- _TASK INSTRUCTIONS_
Below are entries. Copy exactly the lines running from the line that holds "D2: none -> diode BAV21 (A GND, K XO)" to the line that holds "XT1: 6MHz (XI, XO) -> 6MHz (GND, XO)", with both ends included.

- _THE INPUT_
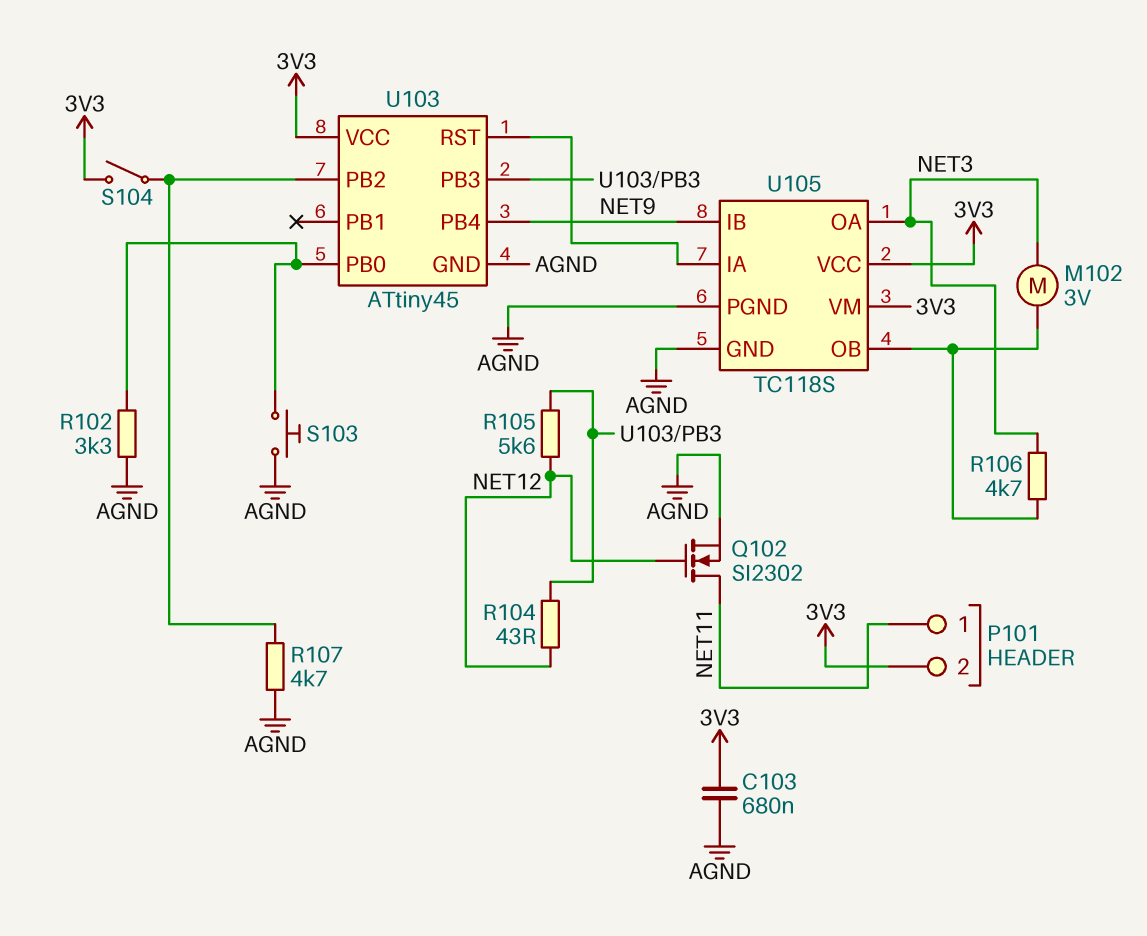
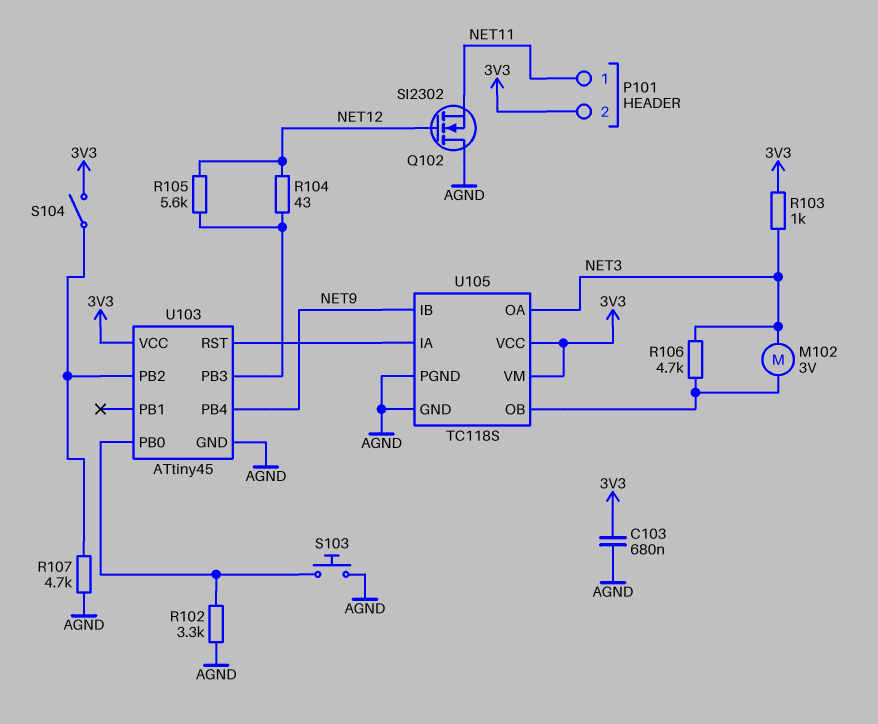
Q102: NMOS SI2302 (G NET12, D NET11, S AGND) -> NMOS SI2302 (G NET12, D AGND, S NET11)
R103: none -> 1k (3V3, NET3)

* * *

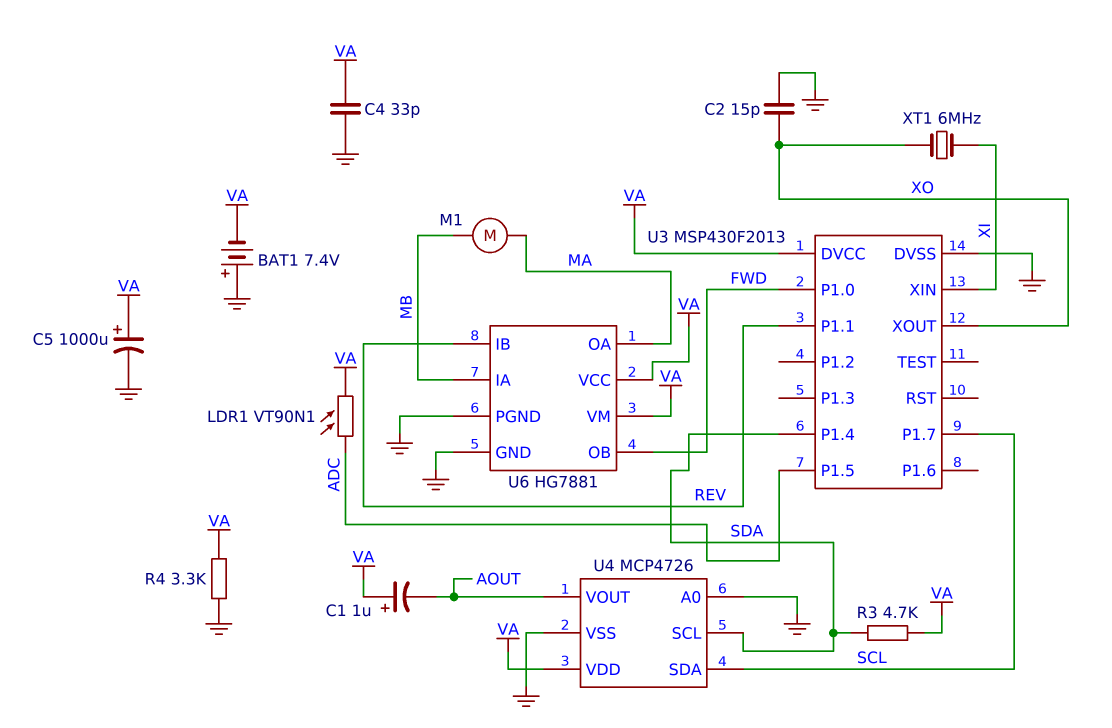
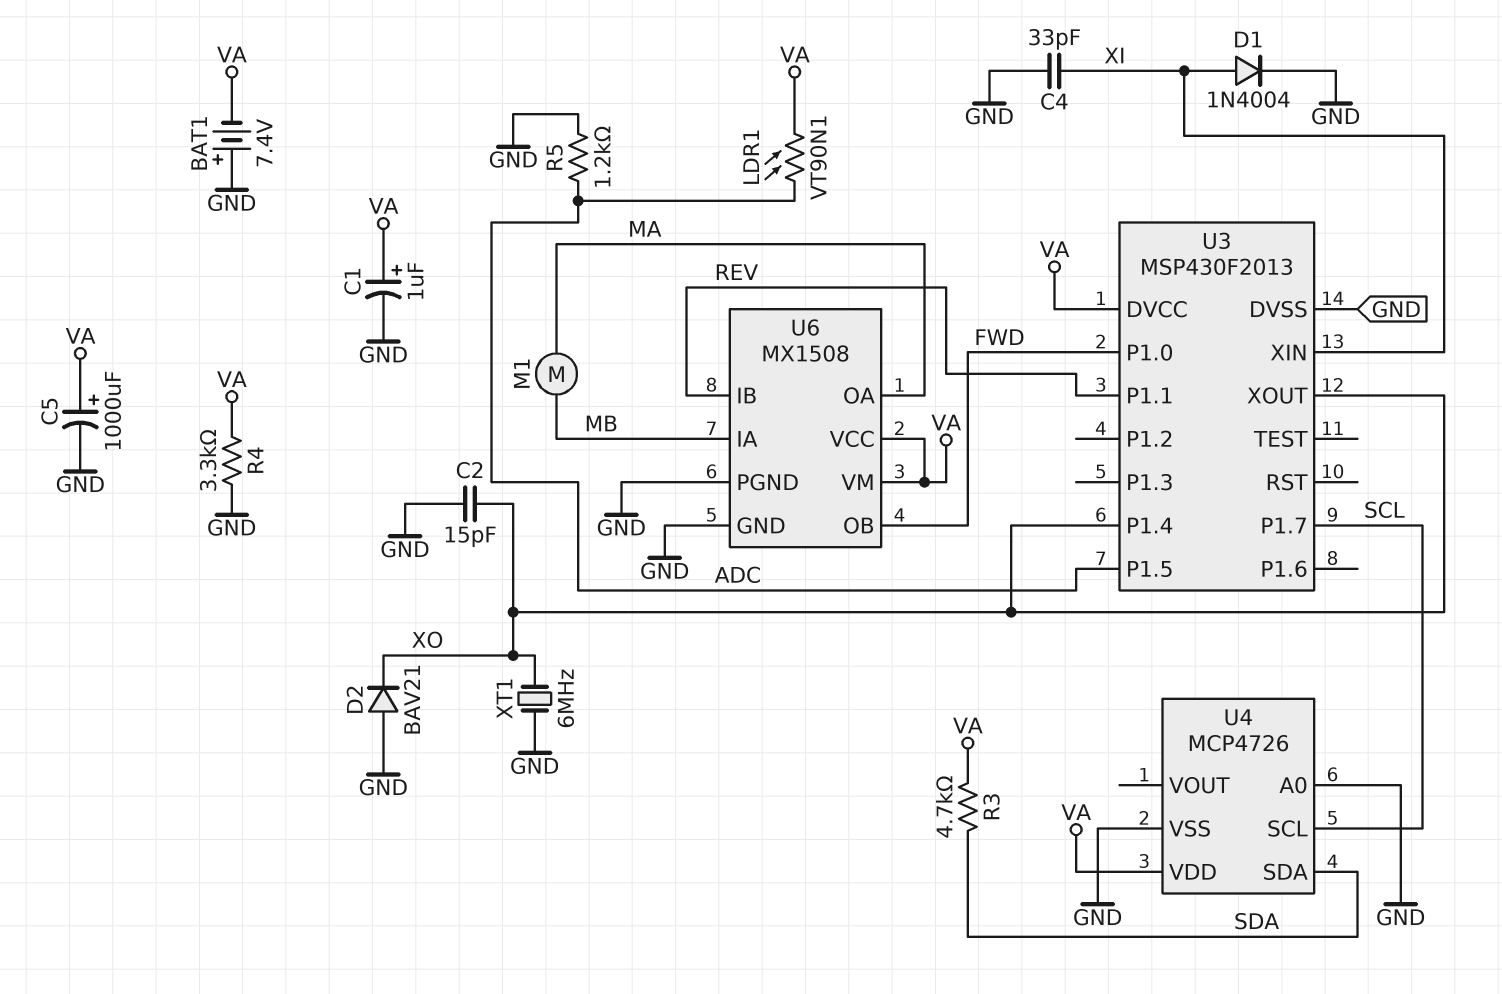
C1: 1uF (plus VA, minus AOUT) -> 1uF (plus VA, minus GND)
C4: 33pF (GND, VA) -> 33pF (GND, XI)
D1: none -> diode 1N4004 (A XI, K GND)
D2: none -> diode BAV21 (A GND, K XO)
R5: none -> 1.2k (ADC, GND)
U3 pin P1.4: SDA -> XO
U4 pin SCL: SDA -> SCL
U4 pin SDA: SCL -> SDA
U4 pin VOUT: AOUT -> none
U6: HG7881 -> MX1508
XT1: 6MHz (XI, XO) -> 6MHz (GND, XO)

- _SOLUTION_
D2: none -> diode BAV21 (A GND, K XO)
R5: none -> 1.2k (ADC, GND)
U3 pin P1.4: SDA -> XO
U4 pin SCL: SDA -> SCL
U4 pin SDA: SCL -> SDA
U4 pin VOUT: AOUT -> none
U6: HG7881 -> MX1508
XT1: 6MHz (XI, XO) -> 6MHz (GND, XO)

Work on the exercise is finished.